BEGIN ENTRIES PROVIDED

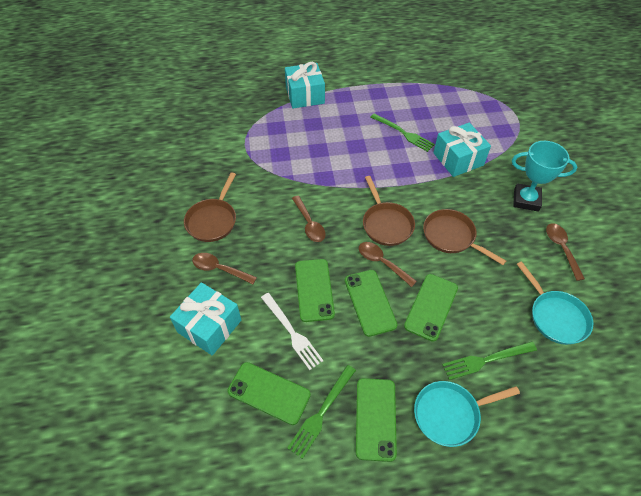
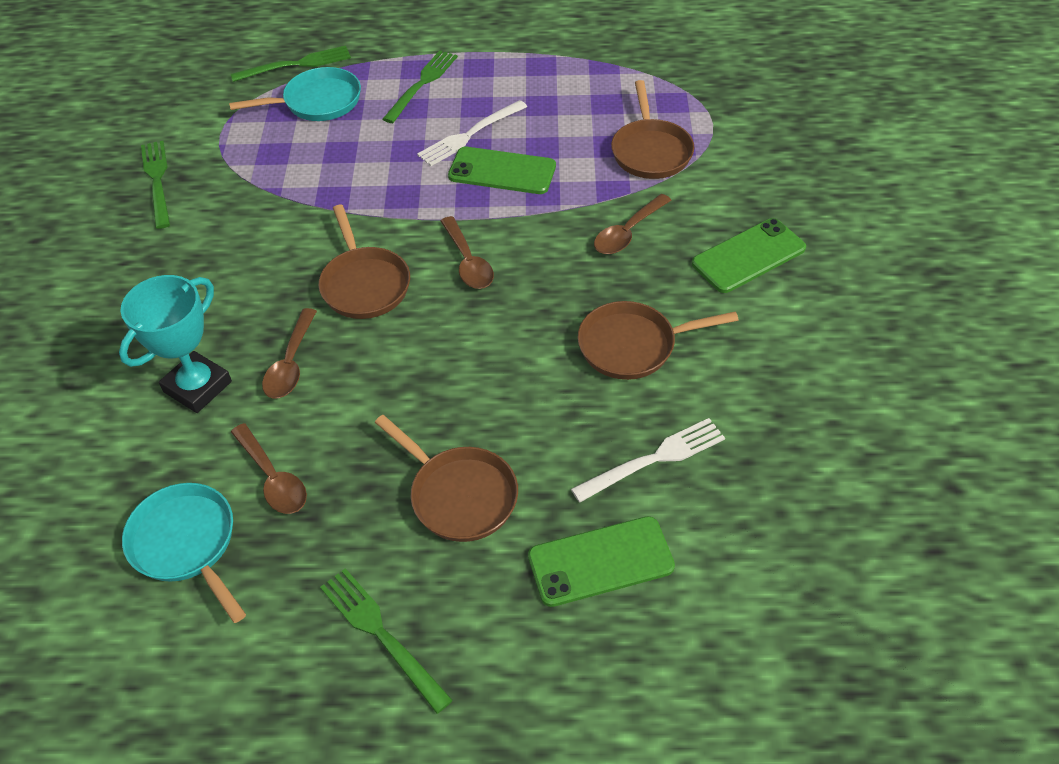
brown pan: 3 -> 4
green fork: 3 -> 4
green phone: 5 -> 3
turquoise gift: 3 -> 0
white fork: 1 -> 2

END ENTRIES PROVIDED

Quote all of the entries word for word, omitting any pictures.

• _SOLUTION TO THIS TASK_:
brown pan: 3 -> 4
green fork: 3 -> 4
green phone: 5 -> 3
turquoise gift: 3 -> 0
white fork: 1 -> 2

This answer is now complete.